RECORDS TO PROCESS:
---

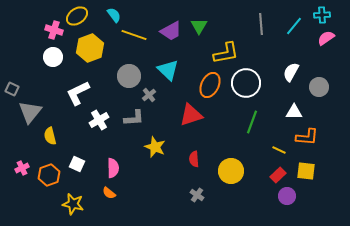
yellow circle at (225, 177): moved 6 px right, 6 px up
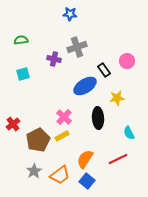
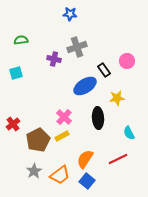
cyan square: moved 7 px left, 1 px up
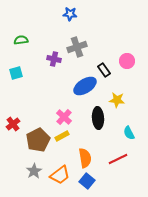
yellow star: moved 2 px down; rotated 14 degrees clockwise
orange semicircle: moved 1 px up; rotated 138 degrees clockwise
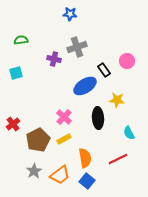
yellow rectangle: moved 2 px right, 3 px down
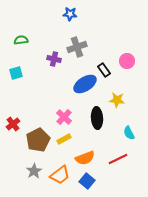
blue ellipse: moved 2 px up
black ellipse: moved 1 px left
orange semicircle: rotated 78 degrees clockwise
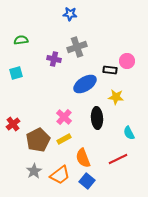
black rectangle: moved 6 px right; rotated 48 degrees counterclockwise
yellow star: moved 1 px left, 3 px up
orange semicircle: moved 2 px left; rotated 90 degrees clockwise
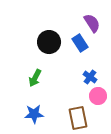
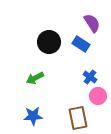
blue rectangle: moved 1 px right, 1 px down; rotated 24 degrees counterclockwise
green arrow: rotated 36 degrees clockwise
blue star: moved 1 px left, 2 px down
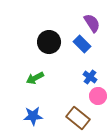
blue rectangle: moved 1 px right; rotated 12 degrees clockwise
brown rectangle: rotated 40 degrees counterclockwise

---

Format every text line of the items above as a JSON list of strings, one string per line, with blank lines left out. Leave the pictures out.

FULL OUTPUT:
[
  "yellow circle at (225, 177): moved 6 px right, 6 px up",
  "cyan square: moved 7 px left, 1 px up",
  "yellow star: moved 2 px down; rotated 14 degrees clockwise",
  "orange semicircle: moved 1 px up; rotated 138 degrees clockwise",
  "yellow rectangle: moved 2 px right, 3 px down",
  "blue ellipse: moved 2 px up",
  "black ellipse: moved 1 px left",
  "orange semicircle: rotated 78 degrees clockwise",
  "black rectangle: moved 6 px right; rotated 48 degrees counterclockwise",
  "yellow star: moved 1 px left, 3 px up",
  "orange semicircle: moved 2 px left; rotated 90 degrees clockwise",
  "blue rectangle: moved 1 px right, 1 px down; rotated 24 degrees counterclockwise",
  "green arrow: rotated 36 degrees clockwise",
  "blue star: moved 1 px left, 2 px down",
  "blue rectangle: moved 1 px right; rotated 12 degrees clockwise",
  "brown rectangle: rotated 40 degrees counterclockwise"
]